# What you will do:
Locate every line in the entries below that contains the string "specified" and copy each such line in full. Uppercase and lowercase letters must match.
** start Entries supplied **
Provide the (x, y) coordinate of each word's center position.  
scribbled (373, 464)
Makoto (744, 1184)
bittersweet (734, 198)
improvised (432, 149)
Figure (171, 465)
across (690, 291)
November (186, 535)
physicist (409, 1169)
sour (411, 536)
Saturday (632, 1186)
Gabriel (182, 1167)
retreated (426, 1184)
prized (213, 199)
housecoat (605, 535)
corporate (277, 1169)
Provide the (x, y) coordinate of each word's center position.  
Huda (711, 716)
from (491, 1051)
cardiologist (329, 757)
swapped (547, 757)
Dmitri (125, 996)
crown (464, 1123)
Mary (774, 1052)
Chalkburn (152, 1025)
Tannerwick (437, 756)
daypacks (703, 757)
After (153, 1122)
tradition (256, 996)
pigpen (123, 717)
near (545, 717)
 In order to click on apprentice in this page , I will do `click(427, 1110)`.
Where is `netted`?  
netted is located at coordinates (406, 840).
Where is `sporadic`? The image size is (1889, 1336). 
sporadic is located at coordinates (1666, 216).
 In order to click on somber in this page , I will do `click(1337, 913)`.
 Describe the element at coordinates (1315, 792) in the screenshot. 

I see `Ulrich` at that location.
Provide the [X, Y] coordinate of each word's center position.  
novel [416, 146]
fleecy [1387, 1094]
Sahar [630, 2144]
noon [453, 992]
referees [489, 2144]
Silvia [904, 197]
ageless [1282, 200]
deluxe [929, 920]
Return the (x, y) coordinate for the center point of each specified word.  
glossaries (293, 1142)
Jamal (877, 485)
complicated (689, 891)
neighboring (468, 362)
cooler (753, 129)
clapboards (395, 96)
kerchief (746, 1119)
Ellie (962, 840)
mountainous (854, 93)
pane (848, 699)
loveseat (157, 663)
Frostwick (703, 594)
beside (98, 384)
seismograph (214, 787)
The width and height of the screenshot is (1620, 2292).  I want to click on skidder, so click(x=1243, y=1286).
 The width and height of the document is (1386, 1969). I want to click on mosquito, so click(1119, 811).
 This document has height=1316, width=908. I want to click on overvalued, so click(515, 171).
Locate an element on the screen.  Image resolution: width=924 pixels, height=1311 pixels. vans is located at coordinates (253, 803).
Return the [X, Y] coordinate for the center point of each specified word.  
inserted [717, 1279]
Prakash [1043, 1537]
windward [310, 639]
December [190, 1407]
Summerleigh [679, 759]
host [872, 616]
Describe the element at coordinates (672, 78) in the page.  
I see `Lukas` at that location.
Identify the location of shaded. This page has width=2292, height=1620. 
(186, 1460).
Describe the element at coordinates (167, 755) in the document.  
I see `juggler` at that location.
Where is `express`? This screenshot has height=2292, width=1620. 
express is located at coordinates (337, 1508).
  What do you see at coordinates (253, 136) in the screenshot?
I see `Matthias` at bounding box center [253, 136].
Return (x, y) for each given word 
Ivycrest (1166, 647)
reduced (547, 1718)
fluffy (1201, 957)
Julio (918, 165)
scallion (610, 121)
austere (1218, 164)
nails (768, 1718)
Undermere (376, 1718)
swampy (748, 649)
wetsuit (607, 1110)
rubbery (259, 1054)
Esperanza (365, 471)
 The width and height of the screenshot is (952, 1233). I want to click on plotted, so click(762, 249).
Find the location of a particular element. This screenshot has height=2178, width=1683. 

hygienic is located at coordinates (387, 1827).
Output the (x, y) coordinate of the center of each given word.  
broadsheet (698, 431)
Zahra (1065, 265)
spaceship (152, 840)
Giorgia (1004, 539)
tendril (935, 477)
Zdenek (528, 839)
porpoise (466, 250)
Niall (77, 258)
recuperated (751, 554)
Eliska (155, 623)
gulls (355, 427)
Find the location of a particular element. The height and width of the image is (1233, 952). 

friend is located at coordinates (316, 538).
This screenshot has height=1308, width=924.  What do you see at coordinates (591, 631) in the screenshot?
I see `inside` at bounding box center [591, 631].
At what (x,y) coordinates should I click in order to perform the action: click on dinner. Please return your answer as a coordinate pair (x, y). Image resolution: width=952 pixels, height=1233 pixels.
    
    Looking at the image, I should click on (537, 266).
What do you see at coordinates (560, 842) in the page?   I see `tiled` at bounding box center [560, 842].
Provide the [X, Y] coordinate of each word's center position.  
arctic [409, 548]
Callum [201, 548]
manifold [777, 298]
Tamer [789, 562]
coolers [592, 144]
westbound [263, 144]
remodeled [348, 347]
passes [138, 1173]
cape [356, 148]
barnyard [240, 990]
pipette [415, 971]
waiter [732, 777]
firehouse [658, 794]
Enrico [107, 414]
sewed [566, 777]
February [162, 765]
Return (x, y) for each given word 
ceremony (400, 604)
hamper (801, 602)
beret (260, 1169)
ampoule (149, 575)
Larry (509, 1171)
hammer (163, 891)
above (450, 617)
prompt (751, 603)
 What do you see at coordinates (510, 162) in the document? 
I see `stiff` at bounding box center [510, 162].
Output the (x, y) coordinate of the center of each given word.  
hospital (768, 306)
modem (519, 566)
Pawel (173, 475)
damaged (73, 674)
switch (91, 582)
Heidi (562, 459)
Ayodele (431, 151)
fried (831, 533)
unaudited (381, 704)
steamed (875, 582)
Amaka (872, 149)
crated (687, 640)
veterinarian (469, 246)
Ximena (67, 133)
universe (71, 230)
** end Entries supplied **
# Final answer:
Return the (x, y) coordinate for the center point of each specified word.  
Return the [X, Y] coordinate for the center point of each specified word.  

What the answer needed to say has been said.